### Available data
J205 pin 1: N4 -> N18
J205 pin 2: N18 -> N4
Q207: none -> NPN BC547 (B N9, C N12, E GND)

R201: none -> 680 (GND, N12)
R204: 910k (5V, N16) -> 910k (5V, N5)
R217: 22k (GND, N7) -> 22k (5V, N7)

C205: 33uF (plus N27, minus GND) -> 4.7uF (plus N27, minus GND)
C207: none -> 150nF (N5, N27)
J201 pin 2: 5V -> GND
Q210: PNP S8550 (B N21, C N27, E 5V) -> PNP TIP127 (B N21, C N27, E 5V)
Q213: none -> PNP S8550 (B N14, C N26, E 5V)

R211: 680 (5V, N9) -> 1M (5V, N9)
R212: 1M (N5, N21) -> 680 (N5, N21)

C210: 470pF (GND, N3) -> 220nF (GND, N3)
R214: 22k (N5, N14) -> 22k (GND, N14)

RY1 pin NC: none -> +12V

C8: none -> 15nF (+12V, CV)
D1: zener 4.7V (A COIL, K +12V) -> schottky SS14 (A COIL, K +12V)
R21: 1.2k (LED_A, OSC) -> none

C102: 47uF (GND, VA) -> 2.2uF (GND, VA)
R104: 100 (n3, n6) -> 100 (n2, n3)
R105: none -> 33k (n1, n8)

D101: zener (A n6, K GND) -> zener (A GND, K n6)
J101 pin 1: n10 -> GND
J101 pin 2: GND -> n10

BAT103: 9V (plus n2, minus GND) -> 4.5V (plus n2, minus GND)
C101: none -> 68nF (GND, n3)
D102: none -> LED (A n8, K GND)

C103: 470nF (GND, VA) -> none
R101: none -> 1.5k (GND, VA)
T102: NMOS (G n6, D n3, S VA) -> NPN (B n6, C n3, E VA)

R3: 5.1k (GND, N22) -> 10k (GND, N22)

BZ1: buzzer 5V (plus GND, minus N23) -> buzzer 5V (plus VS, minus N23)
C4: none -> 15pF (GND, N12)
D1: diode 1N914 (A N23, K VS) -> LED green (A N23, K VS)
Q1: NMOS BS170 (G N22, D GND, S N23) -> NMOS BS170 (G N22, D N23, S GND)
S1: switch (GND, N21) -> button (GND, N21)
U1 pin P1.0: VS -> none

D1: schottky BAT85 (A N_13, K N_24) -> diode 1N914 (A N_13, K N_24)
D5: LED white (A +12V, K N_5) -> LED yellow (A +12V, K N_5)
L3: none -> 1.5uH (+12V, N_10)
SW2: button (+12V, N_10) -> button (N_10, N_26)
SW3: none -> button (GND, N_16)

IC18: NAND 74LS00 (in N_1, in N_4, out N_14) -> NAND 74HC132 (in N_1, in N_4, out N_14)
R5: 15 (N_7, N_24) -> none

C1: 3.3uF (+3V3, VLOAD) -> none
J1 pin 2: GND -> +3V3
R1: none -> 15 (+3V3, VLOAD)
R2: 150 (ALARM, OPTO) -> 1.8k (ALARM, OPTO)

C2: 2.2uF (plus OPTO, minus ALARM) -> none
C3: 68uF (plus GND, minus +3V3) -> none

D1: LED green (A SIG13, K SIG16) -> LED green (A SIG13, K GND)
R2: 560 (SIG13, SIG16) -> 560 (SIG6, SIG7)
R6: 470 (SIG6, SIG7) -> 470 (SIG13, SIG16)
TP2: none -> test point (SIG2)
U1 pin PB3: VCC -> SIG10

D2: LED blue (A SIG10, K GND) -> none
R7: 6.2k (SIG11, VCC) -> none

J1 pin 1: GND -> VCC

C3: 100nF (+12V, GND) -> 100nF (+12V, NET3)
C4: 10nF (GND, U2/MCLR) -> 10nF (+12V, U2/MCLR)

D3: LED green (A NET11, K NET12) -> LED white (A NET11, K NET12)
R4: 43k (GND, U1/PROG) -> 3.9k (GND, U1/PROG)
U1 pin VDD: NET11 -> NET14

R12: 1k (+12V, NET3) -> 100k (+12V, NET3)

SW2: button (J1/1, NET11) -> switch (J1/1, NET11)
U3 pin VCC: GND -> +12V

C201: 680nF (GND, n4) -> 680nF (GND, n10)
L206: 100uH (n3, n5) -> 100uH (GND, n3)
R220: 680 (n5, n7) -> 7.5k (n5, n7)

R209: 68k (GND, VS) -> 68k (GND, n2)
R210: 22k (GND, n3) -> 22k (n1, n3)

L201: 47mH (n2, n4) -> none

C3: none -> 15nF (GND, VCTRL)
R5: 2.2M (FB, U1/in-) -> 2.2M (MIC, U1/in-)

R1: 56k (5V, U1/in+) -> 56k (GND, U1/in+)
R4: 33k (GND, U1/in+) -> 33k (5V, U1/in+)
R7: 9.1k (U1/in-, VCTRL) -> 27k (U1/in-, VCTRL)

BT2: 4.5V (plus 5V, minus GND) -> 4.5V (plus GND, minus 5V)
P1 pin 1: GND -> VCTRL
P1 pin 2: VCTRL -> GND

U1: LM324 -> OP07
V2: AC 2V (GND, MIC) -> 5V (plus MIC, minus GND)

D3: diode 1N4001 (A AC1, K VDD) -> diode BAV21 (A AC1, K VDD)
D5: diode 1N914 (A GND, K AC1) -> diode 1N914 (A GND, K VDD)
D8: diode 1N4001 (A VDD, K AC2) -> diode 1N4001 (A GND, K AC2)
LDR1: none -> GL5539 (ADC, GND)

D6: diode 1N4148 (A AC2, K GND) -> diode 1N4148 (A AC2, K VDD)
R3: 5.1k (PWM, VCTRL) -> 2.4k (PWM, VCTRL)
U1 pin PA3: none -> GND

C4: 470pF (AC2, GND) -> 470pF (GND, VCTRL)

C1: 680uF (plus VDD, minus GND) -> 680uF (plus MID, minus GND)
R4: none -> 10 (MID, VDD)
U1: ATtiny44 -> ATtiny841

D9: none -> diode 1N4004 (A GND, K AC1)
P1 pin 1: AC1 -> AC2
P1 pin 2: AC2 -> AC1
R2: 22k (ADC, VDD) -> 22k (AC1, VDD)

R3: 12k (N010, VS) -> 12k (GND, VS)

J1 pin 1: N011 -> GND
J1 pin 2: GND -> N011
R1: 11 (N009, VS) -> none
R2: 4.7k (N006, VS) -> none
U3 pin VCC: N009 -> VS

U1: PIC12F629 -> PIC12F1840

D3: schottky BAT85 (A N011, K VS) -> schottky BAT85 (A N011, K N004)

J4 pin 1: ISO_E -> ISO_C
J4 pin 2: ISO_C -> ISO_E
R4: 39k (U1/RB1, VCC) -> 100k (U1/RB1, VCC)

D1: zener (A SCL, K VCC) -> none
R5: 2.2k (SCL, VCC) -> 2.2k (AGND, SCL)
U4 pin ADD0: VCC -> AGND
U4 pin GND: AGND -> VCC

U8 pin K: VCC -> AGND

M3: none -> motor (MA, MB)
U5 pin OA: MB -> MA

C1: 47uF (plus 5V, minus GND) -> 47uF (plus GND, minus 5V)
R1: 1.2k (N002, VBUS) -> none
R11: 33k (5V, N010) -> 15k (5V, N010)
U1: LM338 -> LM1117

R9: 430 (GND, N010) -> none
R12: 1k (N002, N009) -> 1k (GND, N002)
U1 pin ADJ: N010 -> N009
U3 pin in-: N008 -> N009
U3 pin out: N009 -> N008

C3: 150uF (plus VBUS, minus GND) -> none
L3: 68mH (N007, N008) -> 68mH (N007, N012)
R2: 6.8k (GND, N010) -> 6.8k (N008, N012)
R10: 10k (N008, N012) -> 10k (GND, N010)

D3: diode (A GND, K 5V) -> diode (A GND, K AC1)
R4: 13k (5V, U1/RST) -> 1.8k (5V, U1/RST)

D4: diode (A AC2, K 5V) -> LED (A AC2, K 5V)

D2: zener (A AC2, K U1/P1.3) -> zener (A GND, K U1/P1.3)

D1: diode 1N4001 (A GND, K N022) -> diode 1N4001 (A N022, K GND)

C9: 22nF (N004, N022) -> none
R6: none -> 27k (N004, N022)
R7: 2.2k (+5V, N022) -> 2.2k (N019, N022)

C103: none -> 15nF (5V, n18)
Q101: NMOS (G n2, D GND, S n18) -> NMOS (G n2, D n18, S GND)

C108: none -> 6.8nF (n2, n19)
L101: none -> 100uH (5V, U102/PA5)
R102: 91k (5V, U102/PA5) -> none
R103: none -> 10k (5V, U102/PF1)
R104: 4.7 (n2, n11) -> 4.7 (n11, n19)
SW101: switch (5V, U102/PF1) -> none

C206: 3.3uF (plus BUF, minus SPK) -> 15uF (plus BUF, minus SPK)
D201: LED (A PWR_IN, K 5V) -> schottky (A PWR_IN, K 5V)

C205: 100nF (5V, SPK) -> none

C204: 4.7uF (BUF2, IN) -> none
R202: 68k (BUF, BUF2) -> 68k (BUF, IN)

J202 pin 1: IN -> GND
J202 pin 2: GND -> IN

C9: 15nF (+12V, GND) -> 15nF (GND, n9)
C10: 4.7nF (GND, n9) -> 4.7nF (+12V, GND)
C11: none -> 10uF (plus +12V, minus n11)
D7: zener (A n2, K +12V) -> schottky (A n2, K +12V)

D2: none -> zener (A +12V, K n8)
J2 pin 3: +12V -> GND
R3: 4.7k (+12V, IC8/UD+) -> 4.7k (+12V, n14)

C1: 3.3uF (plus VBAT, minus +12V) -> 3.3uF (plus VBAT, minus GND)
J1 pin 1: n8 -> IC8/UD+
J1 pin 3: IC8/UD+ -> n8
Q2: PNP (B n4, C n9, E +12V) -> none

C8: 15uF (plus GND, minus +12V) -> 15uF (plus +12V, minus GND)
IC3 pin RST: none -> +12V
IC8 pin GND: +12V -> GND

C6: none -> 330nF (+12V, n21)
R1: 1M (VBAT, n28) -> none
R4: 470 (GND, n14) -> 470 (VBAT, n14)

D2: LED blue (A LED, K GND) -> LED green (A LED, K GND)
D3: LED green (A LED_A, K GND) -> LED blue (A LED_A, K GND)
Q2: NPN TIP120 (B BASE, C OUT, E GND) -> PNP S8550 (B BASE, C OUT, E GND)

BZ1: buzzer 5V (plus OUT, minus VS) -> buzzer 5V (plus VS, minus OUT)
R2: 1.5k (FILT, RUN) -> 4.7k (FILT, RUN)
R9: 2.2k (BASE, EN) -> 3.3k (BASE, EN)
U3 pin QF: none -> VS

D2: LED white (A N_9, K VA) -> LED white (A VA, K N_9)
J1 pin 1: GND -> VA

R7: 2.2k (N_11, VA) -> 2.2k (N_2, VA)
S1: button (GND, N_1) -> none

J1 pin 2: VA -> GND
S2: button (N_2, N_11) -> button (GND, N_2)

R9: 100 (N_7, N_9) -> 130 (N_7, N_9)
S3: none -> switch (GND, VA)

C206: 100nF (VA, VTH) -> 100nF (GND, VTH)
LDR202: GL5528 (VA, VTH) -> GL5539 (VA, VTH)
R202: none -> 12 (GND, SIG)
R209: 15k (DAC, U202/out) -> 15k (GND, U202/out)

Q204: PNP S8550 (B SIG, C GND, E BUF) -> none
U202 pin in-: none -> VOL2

### Instructions to follow
Only the lines above from the one with "J1 pin 2: GND -> +3V3" through the one with "U1 pin PB3: VCC -> SIG10" should be duplicated, character for character.

### Result of this task
J1 pin 2: GND -> +3V3
R1: none -> 15 (+3V3, VLOAD)
R2: 150 (ALARM, OPTO) -> 1.8k (ALARM, OPTO)

C2: 2.2uF (plus OPTO, minus ALARM) -> none
C3: 68uF (plus GND, minus +3V3) -> none

D1: LED green (A SIG13, K SIG16) -> LED green (A SIG13, K GND)
R2: 560 (SIG13, SIG16) -> 560 (SIG6, SIG7)
R6: 470 (SIG6, SIG7) -> 470 (SIG13, SIG16)
TP2: none -> test point (SIG2)
U1 pin PB3: VCC -> SIG10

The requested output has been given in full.